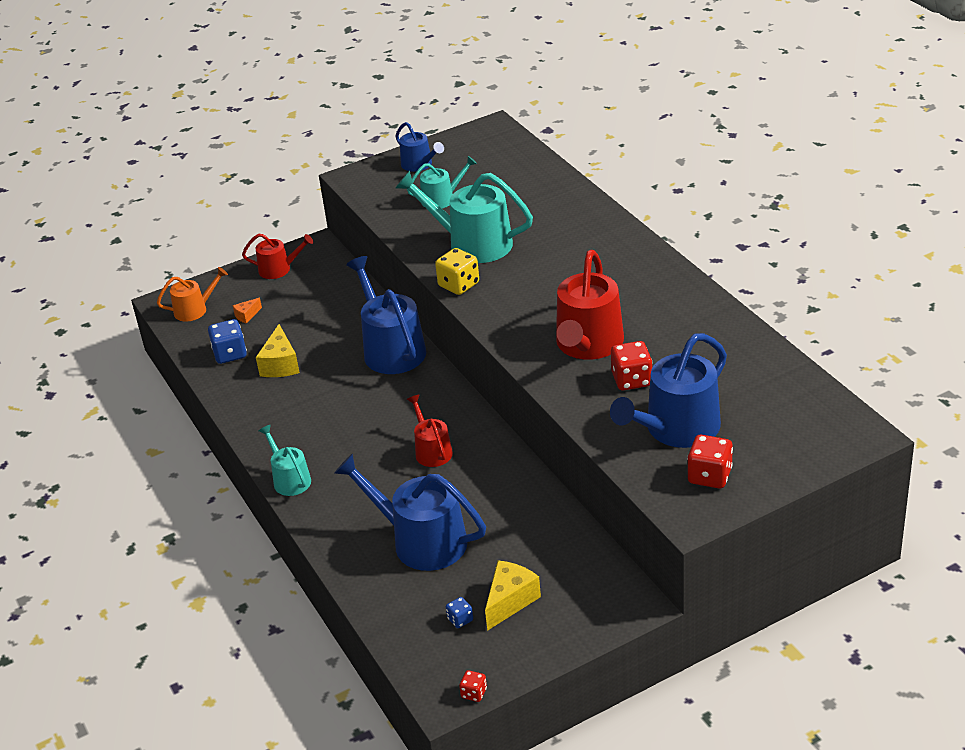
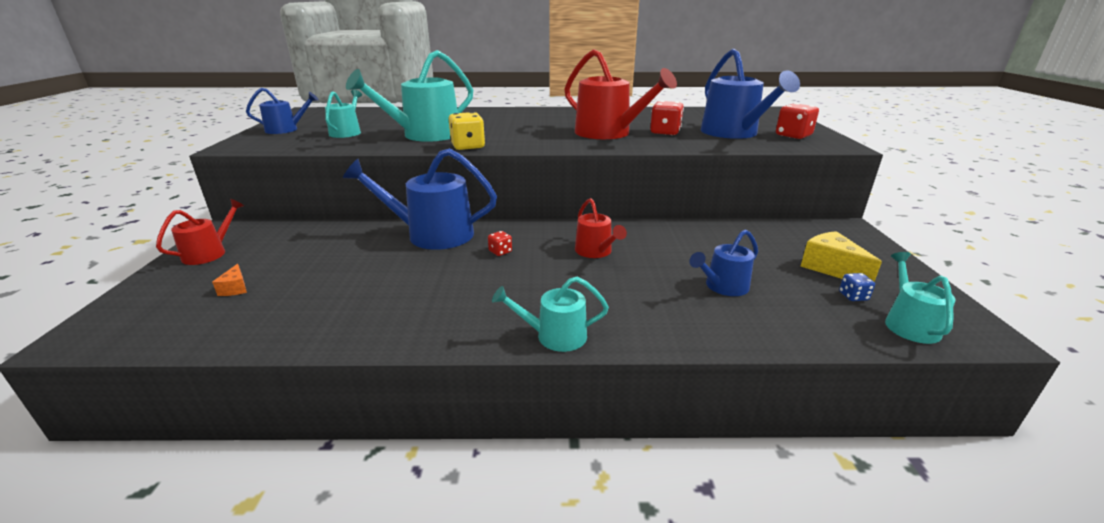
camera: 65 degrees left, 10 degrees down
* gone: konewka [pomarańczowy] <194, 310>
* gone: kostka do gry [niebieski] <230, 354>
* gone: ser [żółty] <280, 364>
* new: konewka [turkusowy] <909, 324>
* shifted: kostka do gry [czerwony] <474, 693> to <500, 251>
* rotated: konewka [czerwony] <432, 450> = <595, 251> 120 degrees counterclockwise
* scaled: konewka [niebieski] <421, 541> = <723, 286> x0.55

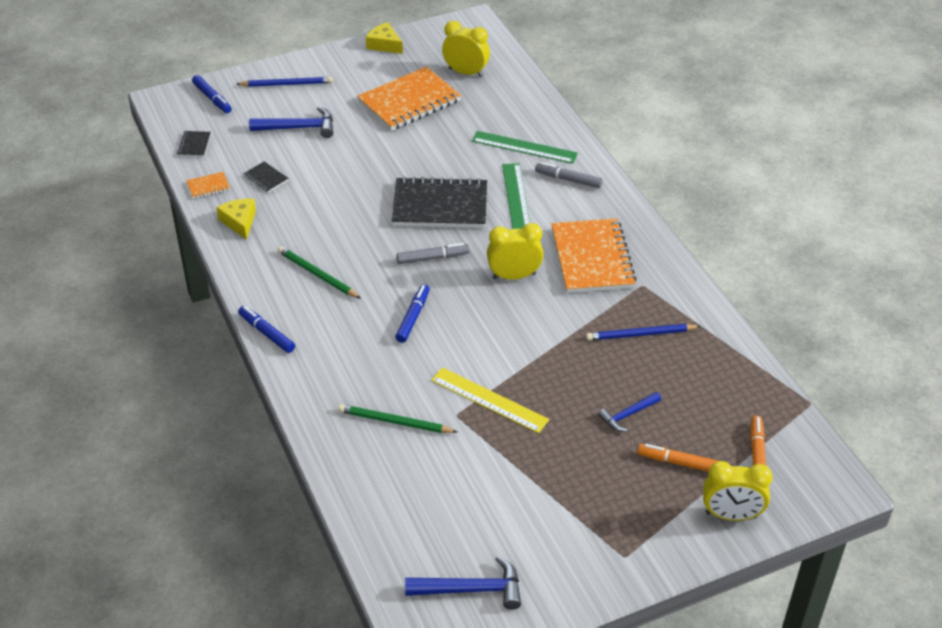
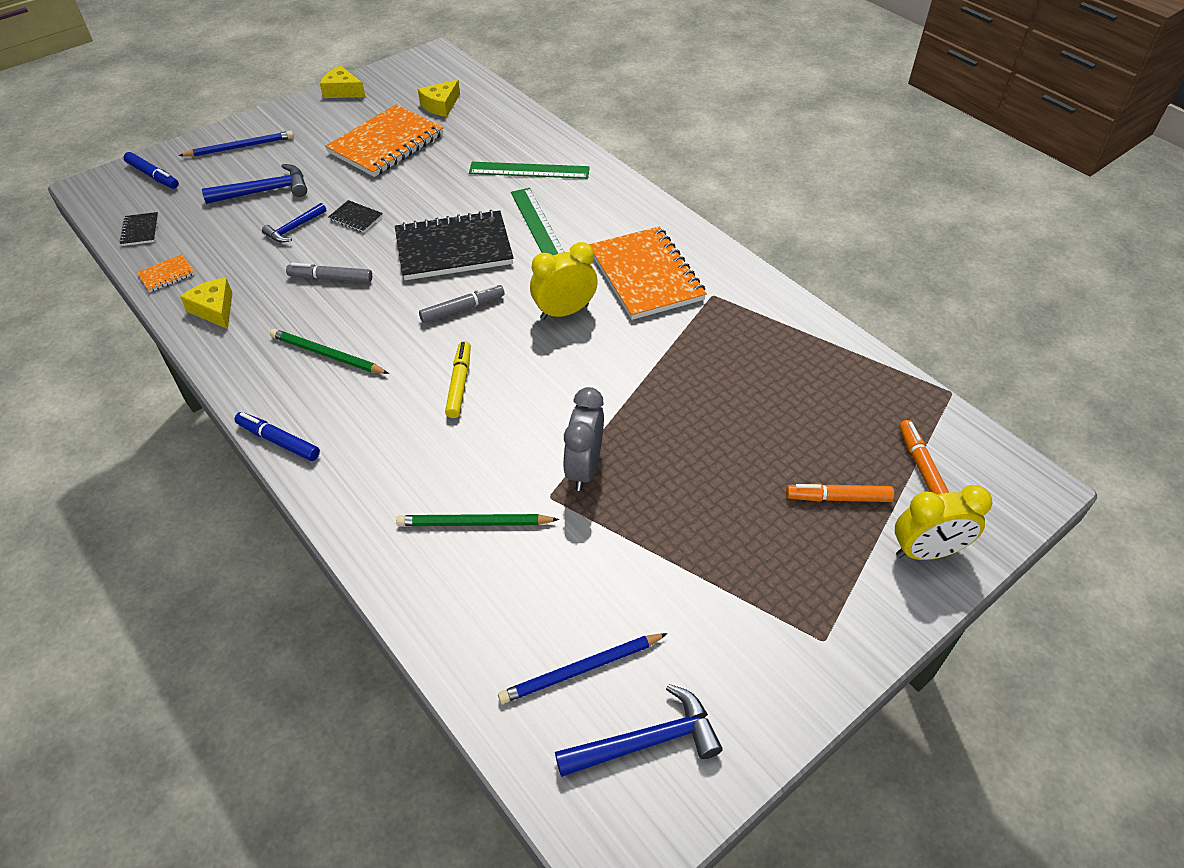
camera: 15 degrees left, 5 degrees up
* shifted: zeszyt [czarny] <266, 178> to <356, 218>
* shifted: flamaster [szary] <568, 179> to <330, 279>
* shifted: ołówek [niebieski] <640, 334> to <581, 670>
* shifted: młotek [niebieski] <628, 415> to <294, 228>
* swapped: linijka [żółty] <489, 400> to budzik [szary] <584, 468>
* swapped: budzik [żółty] <466, 72> to ser [żółty] <441, 105>
* repainted: flamaster [niebieski] <413, 317> to flamaster [żółty] <459, 384>

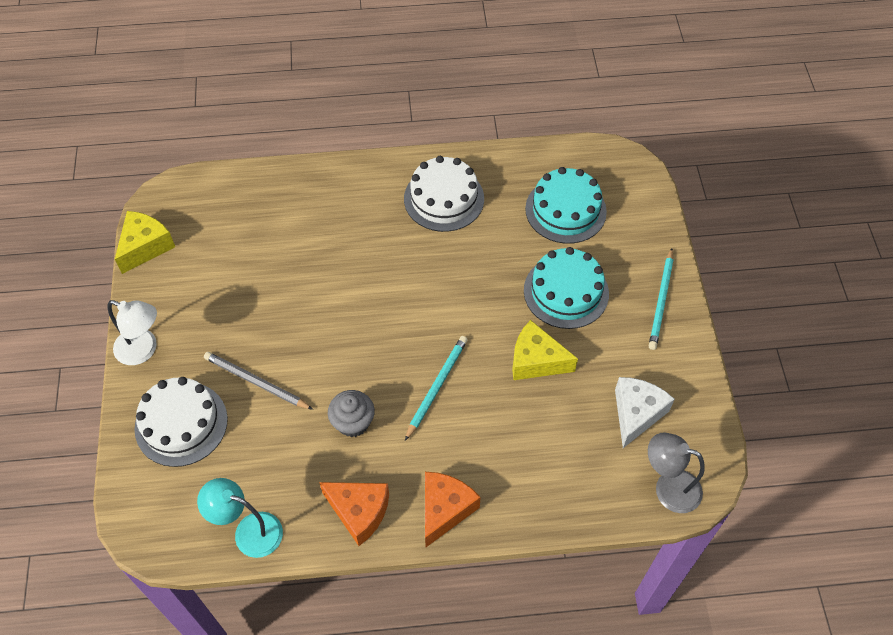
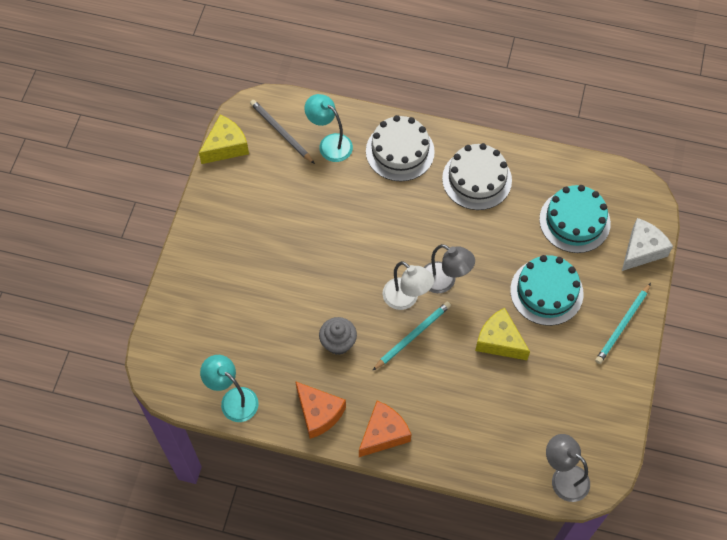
camera: 20 degrees right, 5 degrees up
* new: lampka [turkusowy] <330, 143>
* new: lampka [szary] <444, 281>
* shifted: lampka [biały] <143, 350> to <406, 299>
* shifted: tort [biały] <181, 423> to <400, 151>
* shifted: ołówek [szary] <256, 382> to <281, 132>
* shifted: ser [biały] <636, 414> to <642, 250>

....

Print the data above verbatim from the first line through the line holding "120 degrees counterclockwise", leaving every picture out.

camera: 65 degrees left, 10 degrees down
* gone: konewka [pomarańczowy] <194, 310>
* gone: kostka do gry [niebieski] <230, 354>
* gone: ser [żółty] <280, 364>
* new: konewka [turkusowy] <909, 324>
* shifted: kostka do gry [czerwony] <474, 693> to <500, 251>
* rotated: konewka [czerwony] <432, 450> = <595, 251> 120 degrees counterclockwise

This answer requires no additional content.